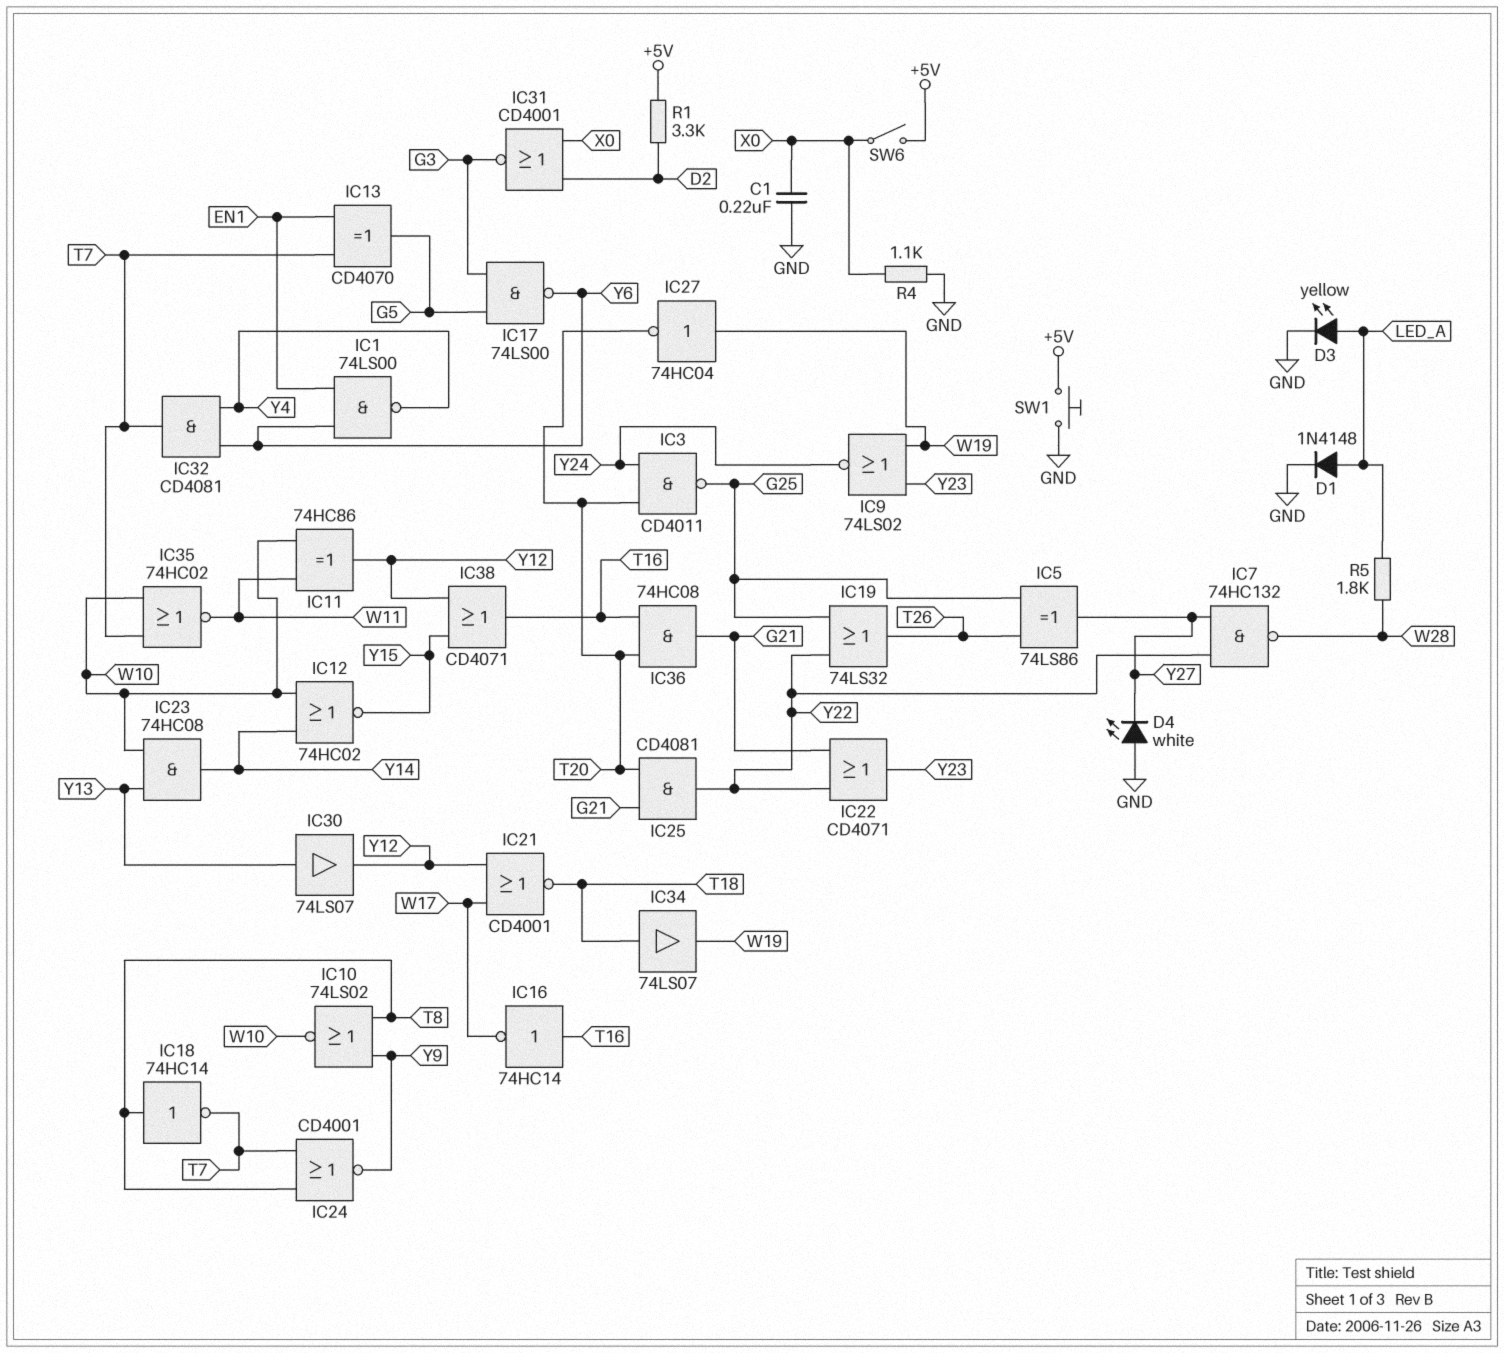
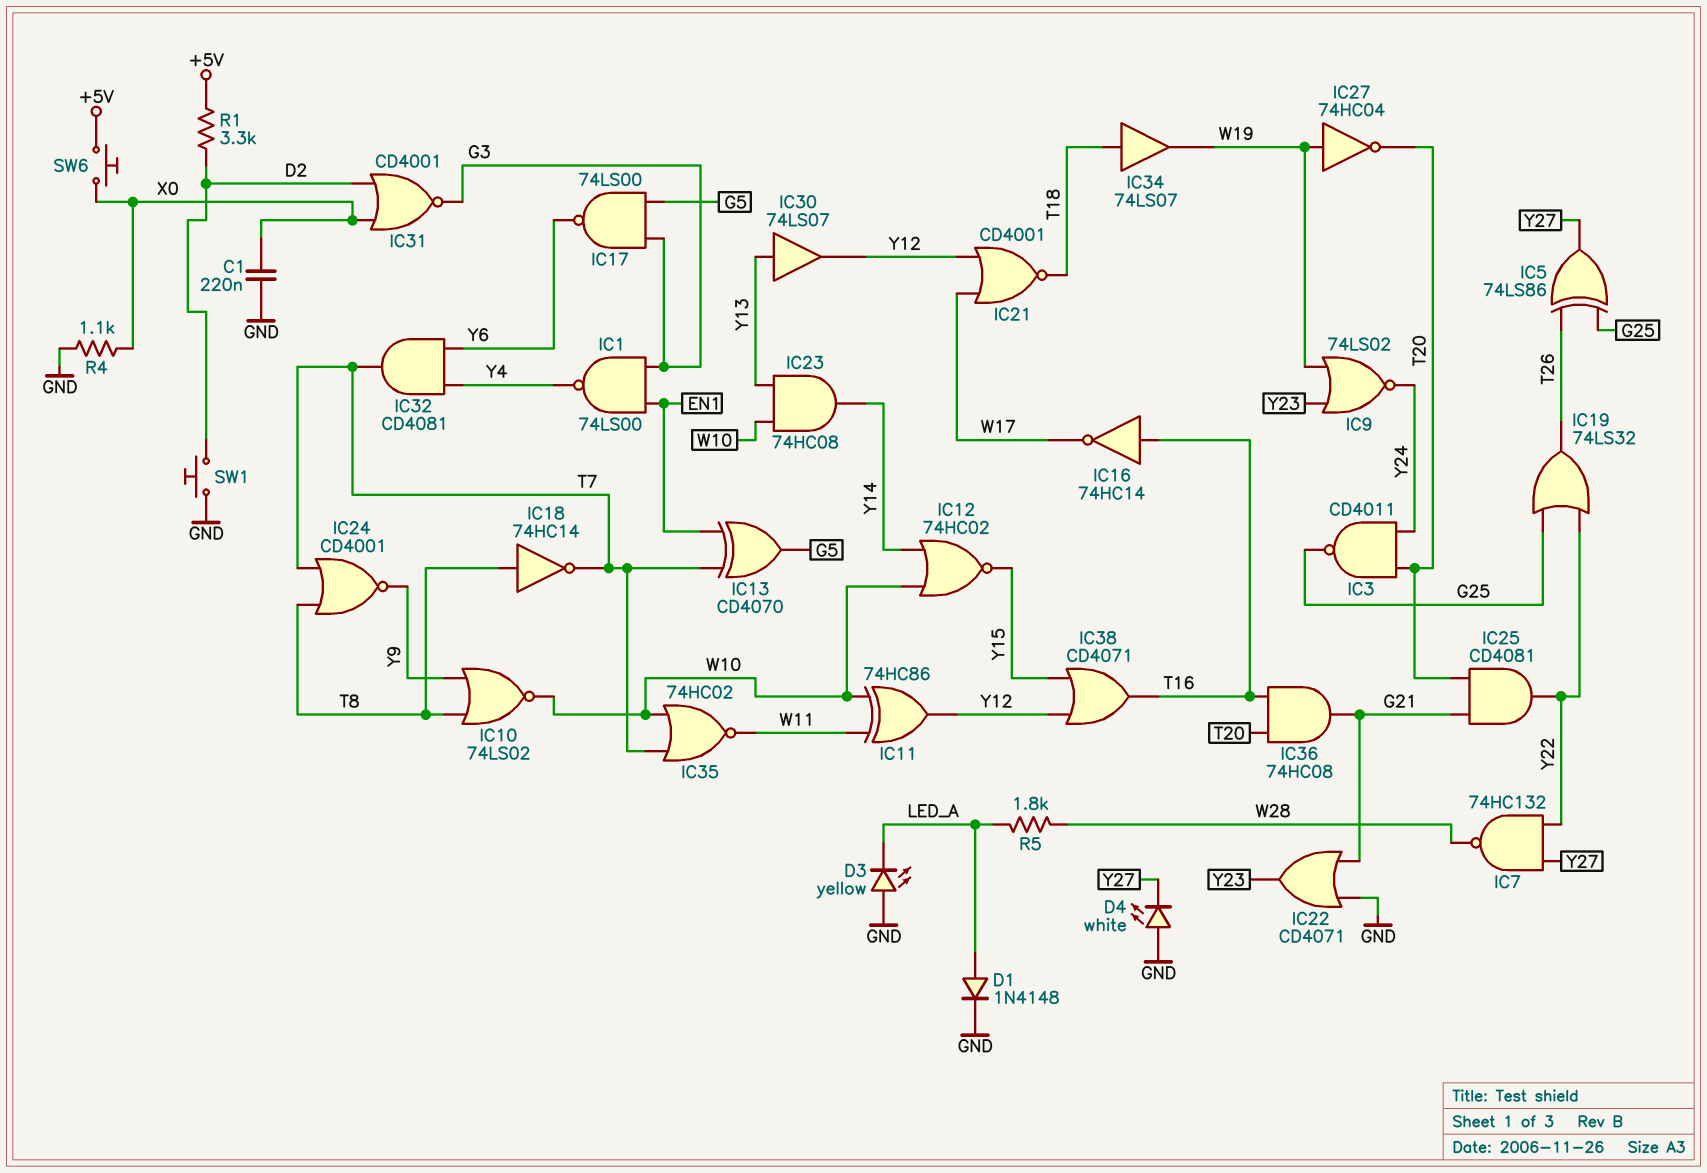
D3: LED yellow (A LED_A, K GND) -> LED yellow (A GND, K LED_A)
IC1: NAND 74LS00 (in EN1, in Y6, out Y4) -> NAND 74LS00 (in EN1, in G3, out Y4)
IC22: OR CD4071 (in G21, in Y22, out Y23) -> OR CD4071 (in G21, in GND, out Y23)
SW1: button (+5V, GND) -> button (D2, GND)
SW6: switch (+5V, X0) -> button (+5V, X0)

•••••

THE TASK:
Where in the records above does the word "button" appear? Copy each line that holds it.

SOLUTION TO THIS TASK:
SW1: button (+5V, GND) -> button (D2, GND)
SW6: switch (+5V, X0) -> button (+5V, X0)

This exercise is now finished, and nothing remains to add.